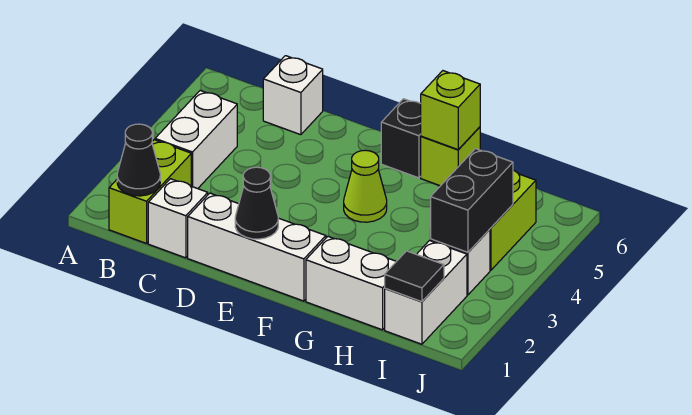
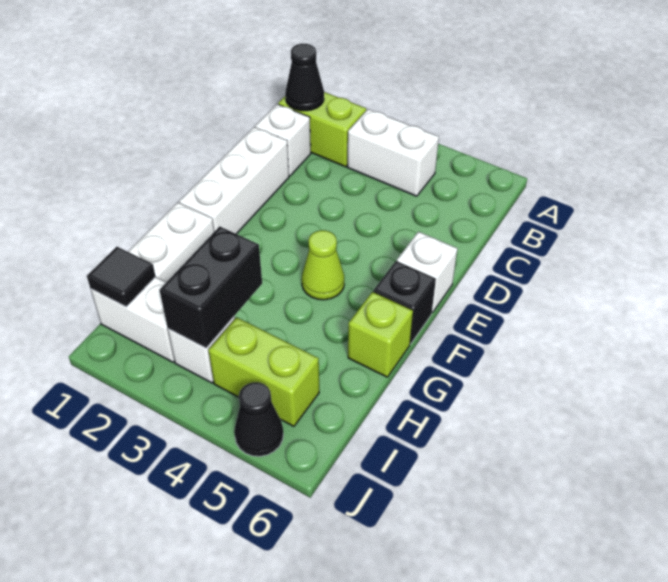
white brick C6 level 1 -> white brick E6 level 1
black cone E1 level 2 -> black cone J5 level 1
lime brick G6 level 2 -> none
black brick I3:I4 level 2 -> black brick H3:I3 level 2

Assignment - If "black" is in a line of the listing above, count that line; give the final number and nothing more.

Solved problem - 2